Work item
The line with "camera: 90 degrees right, 10 degrees up", the line with "pink notebook [694,403,777,465]", and all lines between them in the material below: return these exactly, and no others.

Source material
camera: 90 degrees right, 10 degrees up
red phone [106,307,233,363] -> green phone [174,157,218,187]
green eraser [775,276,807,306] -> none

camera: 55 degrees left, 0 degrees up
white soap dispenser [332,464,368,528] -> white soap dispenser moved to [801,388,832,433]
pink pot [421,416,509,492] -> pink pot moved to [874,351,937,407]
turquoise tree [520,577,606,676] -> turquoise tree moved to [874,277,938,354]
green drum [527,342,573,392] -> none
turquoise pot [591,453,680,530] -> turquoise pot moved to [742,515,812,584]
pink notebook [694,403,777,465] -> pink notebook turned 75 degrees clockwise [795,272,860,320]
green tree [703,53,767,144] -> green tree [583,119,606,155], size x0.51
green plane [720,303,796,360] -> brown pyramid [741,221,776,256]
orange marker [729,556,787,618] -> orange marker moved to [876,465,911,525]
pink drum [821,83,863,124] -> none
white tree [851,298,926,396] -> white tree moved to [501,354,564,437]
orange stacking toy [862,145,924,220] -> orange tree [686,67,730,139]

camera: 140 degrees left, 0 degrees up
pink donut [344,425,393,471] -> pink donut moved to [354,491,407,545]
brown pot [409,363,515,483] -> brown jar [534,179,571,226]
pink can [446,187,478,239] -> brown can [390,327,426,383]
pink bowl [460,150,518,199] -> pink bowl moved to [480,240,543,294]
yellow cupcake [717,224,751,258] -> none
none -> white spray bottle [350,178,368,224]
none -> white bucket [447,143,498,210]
==
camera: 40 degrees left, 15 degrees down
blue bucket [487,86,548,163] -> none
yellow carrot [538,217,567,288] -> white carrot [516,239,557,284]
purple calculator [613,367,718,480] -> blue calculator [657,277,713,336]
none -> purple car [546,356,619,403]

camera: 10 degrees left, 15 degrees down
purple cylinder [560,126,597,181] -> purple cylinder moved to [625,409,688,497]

Task solution
camera: 90 degrees right, 10 degrees up
red phone [106,307,233,363] -> green phone [174,157,218,187]
green eraser [775,276,807,306] -> none

camera: 55 degrees left, 0 degrees up
white soap dispenser [332,464,368,528] -> white soap dispenser moved to [801,388,832,433]
pink pot [421,416,509,492] -> pink pot moved to [874,351,937,407]
turquoise tree [520,577,606,676] -> turquoise tree moved to [874,277,938,354]
green drum [527,342,573,392] -> none
turquoise pot [591,453,680,530] -> turquoise pot moved to [742,515,812,584]
pink notebook [694,403,777,465] -> pink notebook turned 75 degrees clockwise [795,272,860,320]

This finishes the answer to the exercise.